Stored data
***

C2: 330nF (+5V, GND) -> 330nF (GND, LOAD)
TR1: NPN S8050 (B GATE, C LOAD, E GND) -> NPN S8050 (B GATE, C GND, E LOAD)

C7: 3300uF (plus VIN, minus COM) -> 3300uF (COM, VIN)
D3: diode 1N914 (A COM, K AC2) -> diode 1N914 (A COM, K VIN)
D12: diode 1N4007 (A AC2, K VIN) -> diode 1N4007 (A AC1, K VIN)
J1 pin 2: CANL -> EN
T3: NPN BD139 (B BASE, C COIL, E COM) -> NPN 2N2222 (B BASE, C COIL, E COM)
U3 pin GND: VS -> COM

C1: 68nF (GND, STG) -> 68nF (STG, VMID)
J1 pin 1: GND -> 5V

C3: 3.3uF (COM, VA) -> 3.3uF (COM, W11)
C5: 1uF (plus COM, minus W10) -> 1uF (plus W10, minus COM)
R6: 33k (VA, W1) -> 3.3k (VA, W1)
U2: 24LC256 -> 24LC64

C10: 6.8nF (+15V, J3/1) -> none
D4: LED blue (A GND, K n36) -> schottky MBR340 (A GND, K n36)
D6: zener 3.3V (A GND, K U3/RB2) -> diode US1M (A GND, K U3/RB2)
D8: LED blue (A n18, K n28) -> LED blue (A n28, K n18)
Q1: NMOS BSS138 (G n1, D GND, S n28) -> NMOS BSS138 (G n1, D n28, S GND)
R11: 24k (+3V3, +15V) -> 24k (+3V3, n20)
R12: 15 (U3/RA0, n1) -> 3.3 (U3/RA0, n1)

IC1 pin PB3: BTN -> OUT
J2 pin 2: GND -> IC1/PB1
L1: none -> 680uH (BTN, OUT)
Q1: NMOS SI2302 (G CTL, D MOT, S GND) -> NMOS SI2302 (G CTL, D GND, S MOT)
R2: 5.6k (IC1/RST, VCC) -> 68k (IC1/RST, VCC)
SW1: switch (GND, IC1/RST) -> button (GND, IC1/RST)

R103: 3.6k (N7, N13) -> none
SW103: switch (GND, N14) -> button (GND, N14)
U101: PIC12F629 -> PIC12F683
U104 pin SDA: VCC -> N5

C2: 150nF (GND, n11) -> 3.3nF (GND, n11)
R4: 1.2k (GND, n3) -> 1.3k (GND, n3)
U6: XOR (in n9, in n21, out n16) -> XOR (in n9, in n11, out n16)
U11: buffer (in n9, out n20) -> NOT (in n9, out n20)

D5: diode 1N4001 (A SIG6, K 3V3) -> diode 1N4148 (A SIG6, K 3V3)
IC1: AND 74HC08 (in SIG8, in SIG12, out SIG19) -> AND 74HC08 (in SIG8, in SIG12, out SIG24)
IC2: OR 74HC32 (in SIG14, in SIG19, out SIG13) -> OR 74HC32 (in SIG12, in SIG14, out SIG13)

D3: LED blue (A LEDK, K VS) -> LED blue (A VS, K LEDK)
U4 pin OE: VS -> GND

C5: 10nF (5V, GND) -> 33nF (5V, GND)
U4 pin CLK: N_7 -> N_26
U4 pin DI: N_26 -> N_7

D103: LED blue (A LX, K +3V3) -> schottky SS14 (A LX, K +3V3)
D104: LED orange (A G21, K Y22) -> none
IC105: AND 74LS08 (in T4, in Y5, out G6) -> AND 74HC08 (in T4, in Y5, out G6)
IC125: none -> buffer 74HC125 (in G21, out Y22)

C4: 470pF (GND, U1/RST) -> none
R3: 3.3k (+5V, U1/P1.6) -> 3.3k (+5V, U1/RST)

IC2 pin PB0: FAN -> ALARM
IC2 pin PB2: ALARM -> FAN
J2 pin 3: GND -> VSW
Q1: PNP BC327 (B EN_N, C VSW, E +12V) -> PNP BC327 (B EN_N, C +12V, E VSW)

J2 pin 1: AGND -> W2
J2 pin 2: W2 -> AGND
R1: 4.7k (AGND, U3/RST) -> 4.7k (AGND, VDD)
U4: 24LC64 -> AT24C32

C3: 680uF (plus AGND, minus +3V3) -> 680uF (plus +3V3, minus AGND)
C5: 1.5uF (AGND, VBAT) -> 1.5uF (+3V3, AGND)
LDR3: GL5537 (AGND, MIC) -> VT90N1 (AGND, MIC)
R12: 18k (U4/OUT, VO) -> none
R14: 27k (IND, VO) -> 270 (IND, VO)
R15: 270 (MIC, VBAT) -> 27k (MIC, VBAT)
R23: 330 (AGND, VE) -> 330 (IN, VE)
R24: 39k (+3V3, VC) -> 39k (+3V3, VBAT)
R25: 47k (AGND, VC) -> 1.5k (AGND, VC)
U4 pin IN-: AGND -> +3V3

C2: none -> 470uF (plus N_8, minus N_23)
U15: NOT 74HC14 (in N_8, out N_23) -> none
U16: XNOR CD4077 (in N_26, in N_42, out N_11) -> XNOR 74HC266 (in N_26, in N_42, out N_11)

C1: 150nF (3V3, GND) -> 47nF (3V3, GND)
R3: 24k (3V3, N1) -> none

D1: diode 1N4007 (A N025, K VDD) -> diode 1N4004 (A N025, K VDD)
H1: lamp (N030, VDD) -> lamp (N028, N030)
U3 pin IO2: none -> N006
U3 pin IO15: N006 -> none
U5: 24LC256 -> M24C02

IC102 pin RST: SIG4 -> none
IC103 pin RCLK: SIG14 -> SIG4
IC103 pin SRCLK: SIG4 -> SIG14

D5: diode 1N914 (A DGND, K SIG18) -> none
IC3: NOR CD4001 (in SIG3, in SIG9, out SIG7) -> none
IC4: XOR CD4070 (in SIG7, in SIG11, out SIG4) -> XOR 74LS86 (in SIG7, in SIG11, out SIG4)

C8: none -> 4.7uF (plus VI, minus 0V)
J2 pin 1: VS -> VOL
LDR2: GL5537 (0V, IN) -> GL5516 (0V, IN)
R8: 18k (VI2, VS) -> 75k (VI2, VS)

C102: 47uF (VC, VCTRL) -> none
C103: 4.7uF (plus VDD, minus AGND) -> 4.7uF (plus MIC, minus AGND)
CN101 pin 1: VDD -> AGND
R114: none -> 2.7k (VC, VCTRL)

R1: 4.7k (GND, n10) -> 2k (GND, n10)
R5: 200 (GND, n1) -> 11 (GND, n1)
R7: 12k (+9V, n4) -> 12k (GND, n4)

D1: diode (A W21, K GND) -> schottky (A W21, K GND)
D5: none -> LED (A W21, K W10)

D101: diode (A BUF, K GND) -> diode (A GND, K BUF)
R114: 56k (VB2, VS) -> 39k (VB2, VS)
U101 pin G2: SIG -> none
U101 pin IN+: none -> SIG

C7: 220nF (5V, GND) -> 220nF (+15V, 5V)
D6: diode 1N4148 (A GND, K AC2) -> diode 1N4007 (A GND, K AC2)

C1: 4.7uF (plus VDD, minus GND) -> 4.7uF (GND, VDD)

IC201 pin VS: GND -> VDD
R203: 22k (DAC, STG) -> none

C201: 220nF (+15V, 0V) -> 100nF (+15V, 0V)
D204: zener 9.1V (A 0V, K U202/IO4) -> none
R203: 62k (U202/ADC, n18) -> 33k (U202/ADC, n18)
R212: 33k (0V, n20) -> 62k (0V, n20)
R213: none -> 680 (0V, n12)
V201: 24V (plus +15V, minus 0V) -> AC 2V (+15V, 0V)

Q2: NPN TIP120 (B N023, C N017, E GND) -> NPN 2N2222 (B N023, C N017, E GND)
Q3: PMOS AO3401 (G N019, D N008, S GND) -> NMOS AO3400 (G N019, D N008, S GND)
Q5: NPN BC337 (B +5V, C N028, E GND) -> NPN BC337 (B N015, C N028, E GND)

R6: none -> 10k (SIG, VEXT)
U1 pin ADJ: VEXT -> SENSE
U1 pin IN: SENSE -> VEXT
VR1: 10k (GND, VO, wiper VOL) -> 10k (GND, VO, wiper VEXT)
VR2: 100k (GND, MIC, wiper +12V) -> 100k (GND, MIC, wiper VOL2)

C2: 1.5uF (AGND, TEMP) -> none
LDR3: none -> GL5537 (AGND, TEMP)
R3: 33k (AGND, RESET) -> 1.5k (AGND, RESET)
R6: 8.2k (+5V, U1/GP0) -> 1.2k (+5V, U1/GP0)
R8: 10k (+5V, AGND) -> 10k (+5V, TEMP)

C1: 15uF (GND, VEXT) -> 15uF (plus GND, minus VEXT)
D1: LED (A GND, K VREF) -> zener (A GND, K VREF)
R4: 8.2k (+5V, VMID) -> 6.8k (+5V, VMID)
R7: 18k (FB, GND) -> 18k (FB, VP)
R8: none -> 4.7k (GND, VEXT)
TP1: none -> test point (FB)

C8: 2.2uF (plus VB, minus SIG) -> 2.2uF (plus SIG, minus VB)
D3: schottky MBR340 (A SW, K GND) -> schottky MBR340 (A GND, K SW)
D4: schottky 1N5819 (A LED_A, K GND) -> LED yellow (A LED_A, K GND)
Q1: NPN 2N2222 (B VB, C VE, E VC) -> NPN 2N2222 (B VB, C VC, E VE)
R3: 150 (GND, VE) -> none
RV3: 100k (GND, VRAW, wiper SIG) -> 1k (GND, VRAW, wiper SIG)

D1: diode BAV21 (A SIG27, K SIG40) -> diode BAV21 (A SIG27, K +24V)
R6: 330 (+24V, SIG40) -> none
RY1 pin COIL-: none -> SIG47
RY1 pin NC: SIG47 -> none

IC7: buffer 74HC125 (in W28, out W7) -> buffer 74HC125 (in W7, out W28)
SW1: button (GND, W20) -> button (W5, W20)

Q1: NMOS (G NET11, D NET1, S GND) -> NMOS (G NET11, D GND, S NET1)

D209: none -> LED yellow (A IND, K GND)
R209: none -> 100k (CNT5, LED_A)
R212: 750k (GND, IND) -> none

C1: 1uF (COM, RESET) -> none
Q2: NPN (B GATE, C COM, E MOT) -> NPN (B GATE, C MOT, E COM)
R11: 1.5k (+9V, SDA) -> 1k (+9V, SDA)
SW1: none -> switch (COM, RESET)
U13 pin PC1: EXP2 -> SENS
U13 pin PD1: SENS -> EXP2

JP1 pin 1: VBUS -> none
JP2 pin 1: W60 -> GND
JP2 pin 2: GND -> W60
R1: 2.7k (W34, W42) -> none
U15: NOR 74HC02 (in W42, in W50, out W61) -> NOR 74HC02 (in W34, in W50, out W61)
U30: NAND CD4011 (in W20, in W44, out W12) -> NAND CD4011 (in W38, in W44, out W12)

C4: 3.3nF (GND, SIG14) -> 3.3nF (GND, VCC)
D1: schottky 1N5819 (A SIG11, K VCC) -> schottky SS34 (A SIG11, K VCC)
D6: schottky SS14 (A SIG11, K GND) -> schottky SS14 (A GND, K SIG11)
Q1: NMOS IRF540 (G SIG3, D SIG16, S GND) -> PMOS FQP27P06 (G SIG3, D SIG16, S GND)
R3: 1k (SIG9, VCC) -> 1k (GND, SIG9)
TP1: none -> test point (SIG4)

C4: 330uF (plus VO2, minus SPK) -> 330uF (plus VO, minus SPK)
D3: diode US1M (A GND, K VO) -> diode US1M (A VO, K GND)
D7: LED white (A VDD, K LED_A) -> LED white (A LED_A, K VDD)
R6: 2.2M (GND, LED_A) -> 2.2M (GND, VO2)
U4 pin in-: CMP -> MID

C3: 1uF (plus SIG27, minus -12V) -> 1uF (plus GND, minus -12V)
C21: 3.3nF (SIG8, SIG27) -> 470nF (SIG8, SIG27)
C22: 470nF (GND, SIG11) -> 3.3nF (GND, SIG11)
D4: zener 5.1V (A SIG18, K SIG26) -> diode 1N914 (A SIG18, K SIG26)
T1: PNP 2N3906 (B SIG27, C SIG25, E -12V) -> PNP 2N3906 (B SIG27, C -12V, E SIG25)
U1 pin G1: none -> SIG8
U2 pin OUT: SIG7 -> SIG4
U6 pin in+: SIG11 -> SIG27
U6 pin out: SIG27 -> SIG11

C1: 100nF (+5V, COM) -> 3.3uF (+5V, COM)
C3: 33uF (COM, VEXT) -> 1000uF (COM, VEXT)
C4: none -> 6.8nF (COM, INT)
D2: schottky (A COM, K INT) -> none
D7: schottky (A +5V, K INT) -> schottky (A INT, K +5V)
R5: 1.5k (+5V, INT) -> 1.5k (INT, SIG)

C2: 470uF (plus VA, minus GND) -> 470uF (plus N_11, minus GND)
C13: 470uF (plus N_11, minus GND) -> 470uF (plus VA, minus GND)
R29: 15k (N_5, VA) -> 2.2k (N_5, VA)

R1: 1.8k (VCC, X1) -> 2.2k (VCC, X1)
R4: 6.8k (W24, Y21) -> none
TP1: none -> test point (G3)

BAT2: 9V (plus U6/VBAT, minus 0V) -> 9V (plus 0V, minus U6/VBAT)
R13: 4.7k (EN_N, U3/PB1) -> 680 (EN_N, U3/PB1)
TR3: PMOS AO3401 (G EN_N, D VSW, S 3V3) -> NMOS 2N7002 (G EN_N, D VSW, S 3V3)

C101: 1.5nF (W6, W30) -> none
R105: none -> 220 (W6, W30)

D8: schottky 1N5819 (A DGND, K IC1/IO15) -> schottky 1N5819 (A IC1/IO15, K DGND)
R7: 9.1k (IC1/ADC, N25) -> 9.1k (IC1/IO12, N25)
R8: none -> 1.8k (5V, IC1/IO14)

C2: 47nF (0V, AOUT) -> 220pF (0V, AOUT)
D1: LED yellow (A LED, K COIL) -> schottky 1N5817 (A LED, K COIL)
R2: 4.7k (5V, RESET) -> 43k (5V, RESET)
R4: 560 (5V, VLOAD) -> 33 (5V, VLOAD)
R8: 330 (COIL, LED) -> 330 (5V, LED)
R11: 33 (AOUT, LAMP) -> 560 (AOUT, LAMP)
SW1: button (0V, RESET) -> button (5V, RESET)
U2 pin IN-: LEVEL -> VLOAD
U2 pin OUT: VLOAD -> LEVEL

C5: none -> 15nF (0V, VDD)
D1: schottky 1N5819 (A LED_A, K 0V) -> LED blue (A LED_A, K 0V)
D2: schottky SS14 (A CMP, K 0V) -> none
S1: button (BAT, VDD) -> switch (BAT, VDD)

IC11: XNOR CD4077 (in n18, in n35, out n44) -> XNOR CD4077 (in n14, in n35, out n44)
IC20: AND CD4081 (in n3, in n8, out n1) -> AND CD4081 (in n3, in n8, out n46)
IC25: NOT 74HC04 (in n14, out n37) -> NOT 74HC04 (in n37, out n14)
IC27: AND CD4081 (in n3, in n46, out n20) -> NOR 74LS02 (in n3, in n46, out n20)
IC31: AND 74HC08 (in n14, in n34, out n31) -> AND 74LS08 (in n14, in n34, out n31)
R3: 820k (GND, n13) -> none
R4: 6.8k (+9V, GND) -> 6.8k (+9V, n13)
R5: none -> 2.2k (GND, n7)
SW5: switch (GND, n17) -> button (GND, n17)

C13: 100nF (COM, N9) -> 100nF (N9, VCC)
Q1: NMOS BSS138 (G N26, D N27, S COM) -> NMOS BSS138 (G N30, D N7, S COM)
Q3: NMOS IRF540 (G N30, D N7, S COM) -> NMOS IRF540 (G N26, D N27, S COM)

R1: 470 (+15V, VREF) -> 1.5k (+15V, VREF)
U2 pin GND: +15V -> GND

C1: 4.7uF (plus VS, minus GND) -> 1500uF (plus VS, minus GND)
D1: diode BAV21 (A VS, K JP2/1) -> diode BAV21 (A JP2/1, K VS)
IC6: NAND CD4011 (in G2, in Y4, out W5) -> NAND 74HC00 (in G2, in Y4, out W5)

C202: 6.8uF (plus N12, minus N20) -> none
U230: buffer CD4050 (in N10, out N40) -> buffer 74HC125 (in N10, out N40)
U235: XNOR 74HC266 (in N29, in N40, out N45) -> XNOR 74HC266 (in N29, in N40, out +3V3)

***

Above are the records; repeat exactly the lines from the one holding "R8: none -> 1.8k (5V, IC1/IO14)" down to the one holding "D2: schottky SS14 (A CMP, K 0V) -> none", end lines included.

• **Solution to this exercise**
R8: none -> 1.8k (5V, IC1/IO14)

C2: 47nF (0V, AOUT) -> 220pF (0V, AOUT)
D1: LED yellow (A LED, K COIL) -> schottky 1N5817 (A LED, K COIL)
R2: 4.7k (5V, RESET) -> 43k (5V, RESET)
R4: 560 (5V, VLOAD) -> 33 (5V, VLOAD)
R8: 330 (COIL, LED) -> 330 (5V, LED)
R11: 33 (AOUT, LAMP) -> 560 (AOUT, LAMP)
SW1: button (0V, RESET) -> button (5V, RESET)
U2 pin IN-: LEVEL -> VLOAD
U2 pin OUT: VLOAD -> LEVEL

C5: none -> 15nF (0V, VDD)
D1: schottky 1N5819 (A LED_A, K 0V) -> LED blue (A LED_A, K 0V)
D2: schottky SS14 (A CMP, K 0V) -> none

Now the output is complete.